(Records supplied)
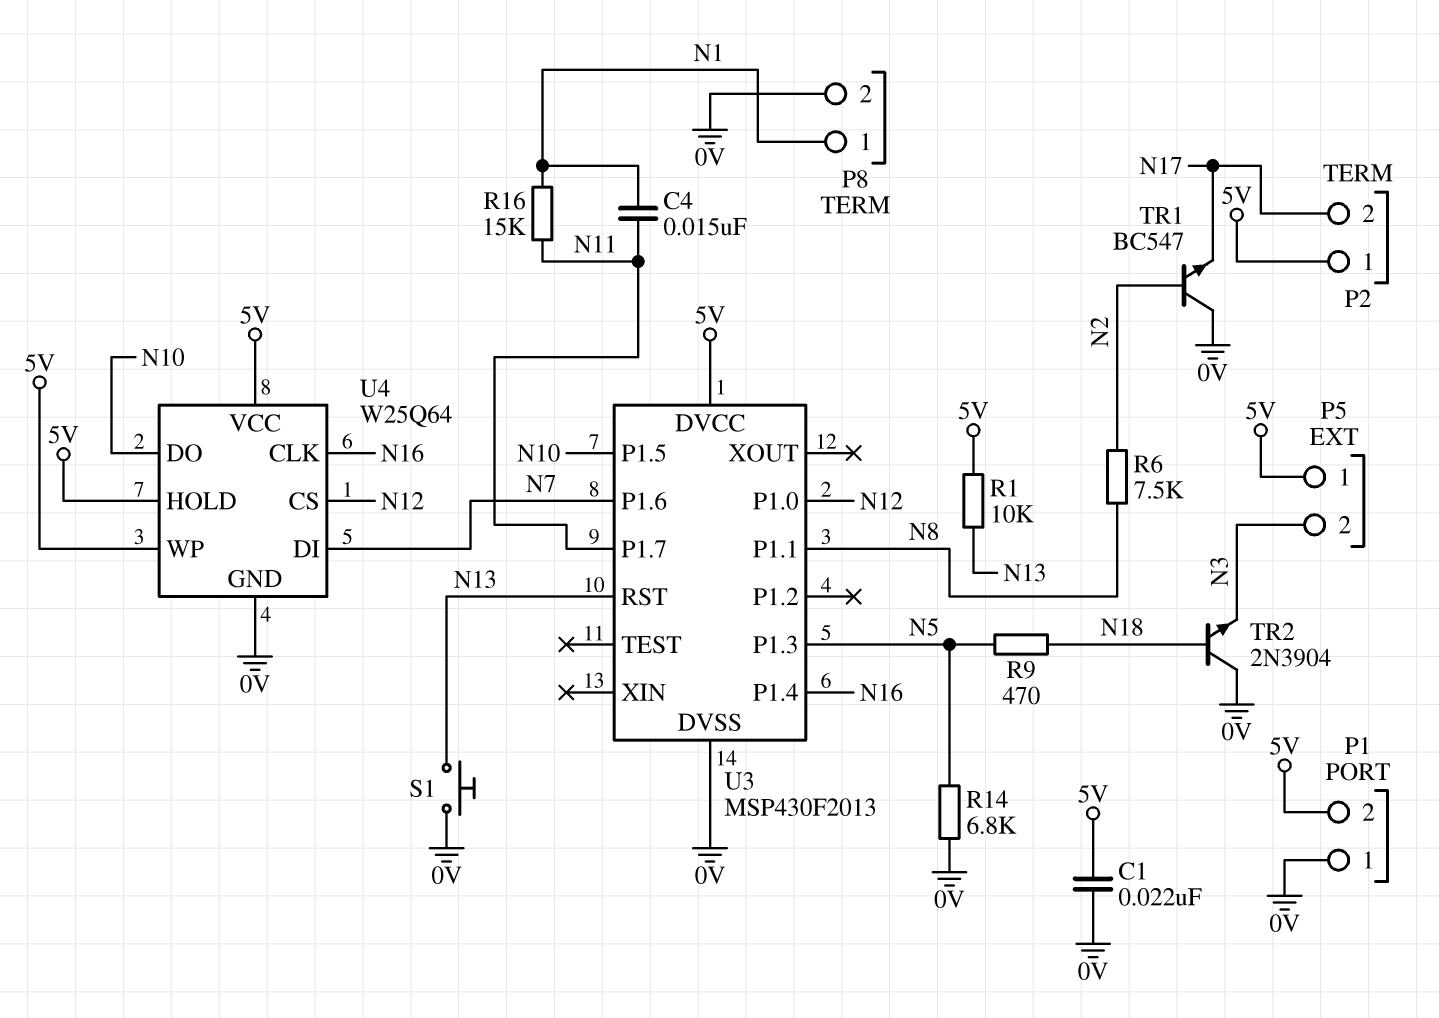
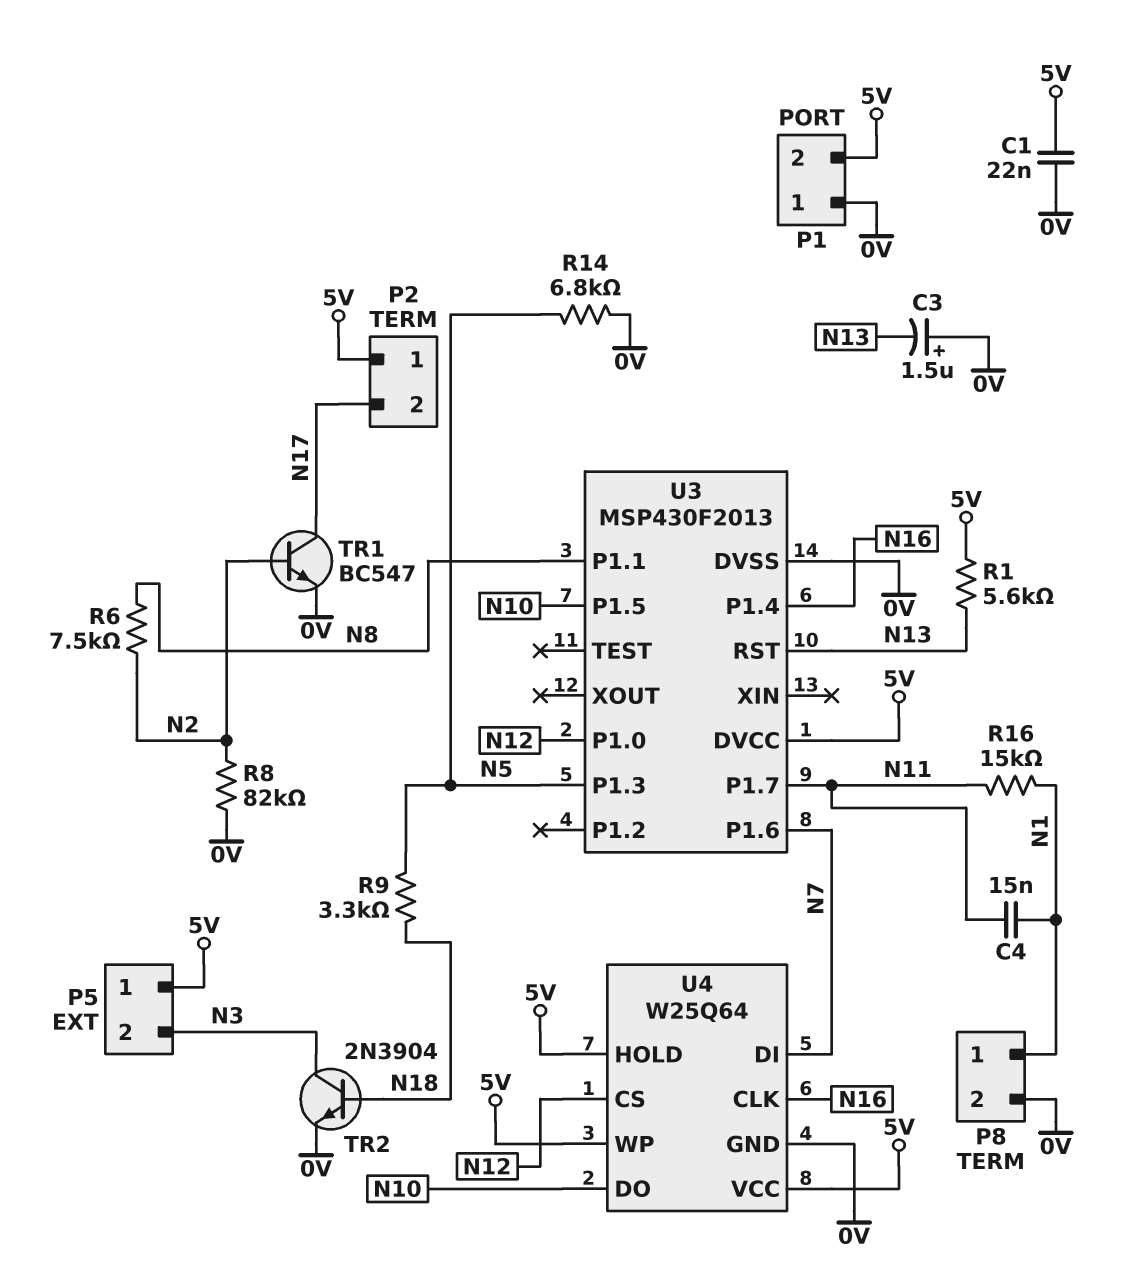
C3: none -> 1.5uF (plus 0V, minus N13)
R1: 10k (5V, N13) -> 5.6k (5V, N13)
R8: none -> 82k (0V, N2)
R9: 470 (N5, N18) -> 3.3k (N5, N18)
S1: button (0V, N13) -> none
TR1: NPN BC547 (B N2, C 0V, E N17) -> NPN BC547 (B N2, C N17, E 0V)
TR2: NPN 2N3904 (B N18, C 0V, E N3) -> NPN 2N3904 (B N18, C N3, E 0V)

(What the task asks) The records need to be restated word for word, minus any images.

(Answer below)
C3: none -> 1.5uF (plus 0V, minus N13)
R1: 10k (5V, N13) -> 5.6k (5V, N13)
R8: none -> 82k (0V, N2)
R9: 470 (N5, N18) -> 3.3k (N5, N18)
S1: button (0V, N13) -> none
TR1: NPN BC547 (B N2, C 0V, E N17) -> NPN BC547 (B N2, C N17, E 0V)
TR2: NPN 2N3904 (B N18, C 0V, E N3) -> NPN 2N3904 (B N18, C N3, E 0V)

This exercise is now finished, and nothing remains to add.